**EXERCISE REQUIREMENTS**
What lines in the records below mention "degrees"? List them all.

**PROVIDED DATA**
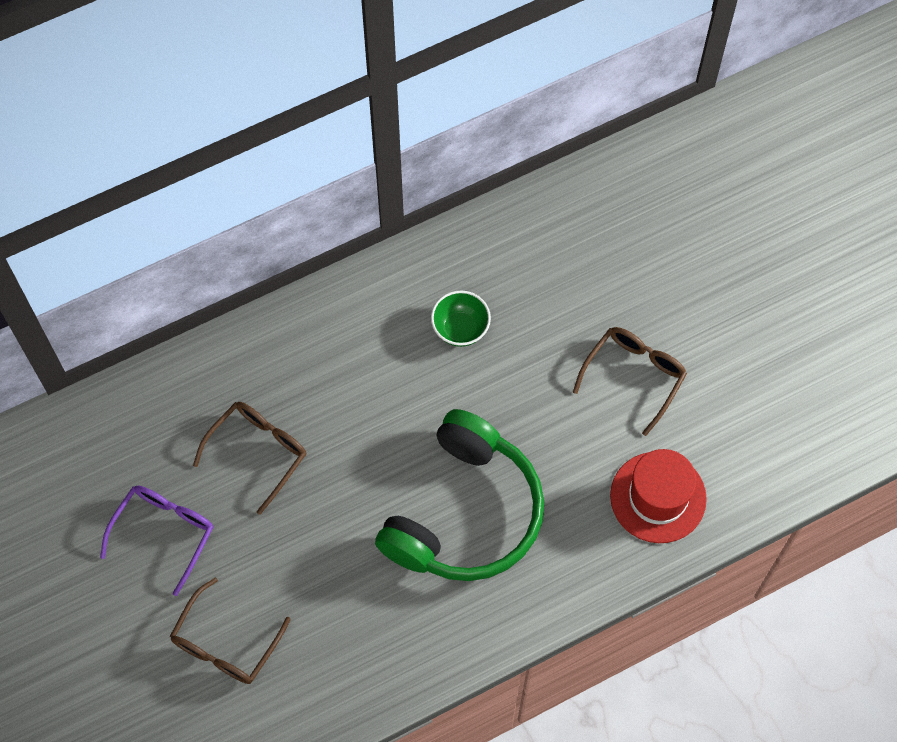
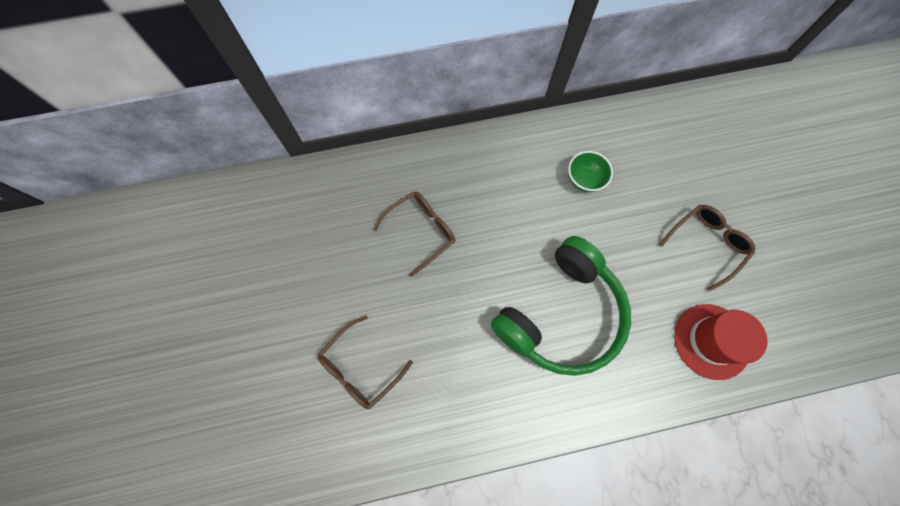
camera: 15 degrees right, 5 degrees up
(164, 532) = (340, 272): purple glasses -> none

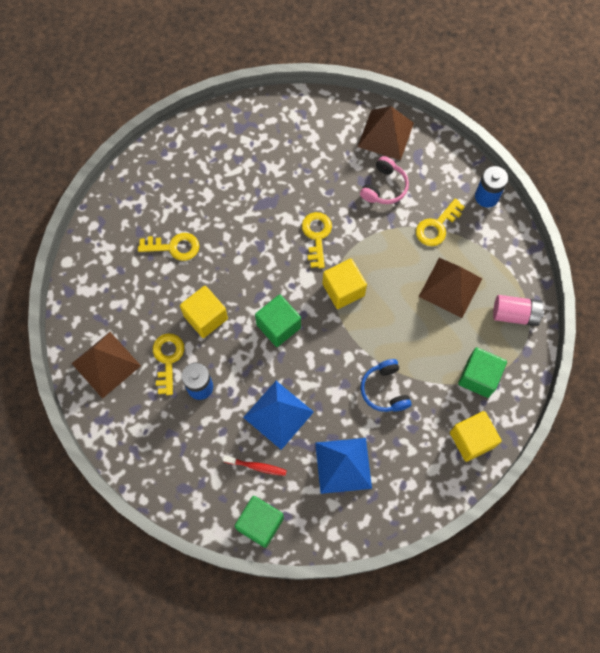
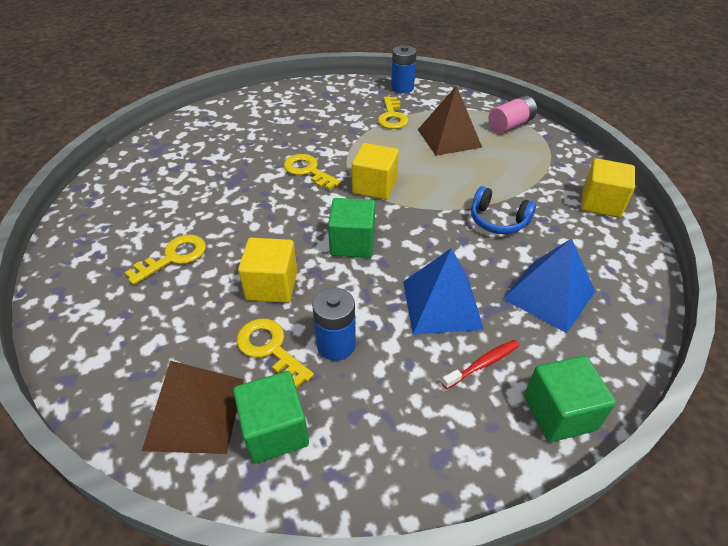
camera: 45 degrees left, 25 degrees down
(384, 187) = (325, 119): pink headphones -> none
(385, 134) = (289, 97): brown pyramid -> none
(478, 377) = (544, 168): green cube -> green cube (275, 430)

**WRITTEN RESPONSE**
camera: 15 degrees right, 5 degrees up
camera: 45 degrees left, 25 degrees down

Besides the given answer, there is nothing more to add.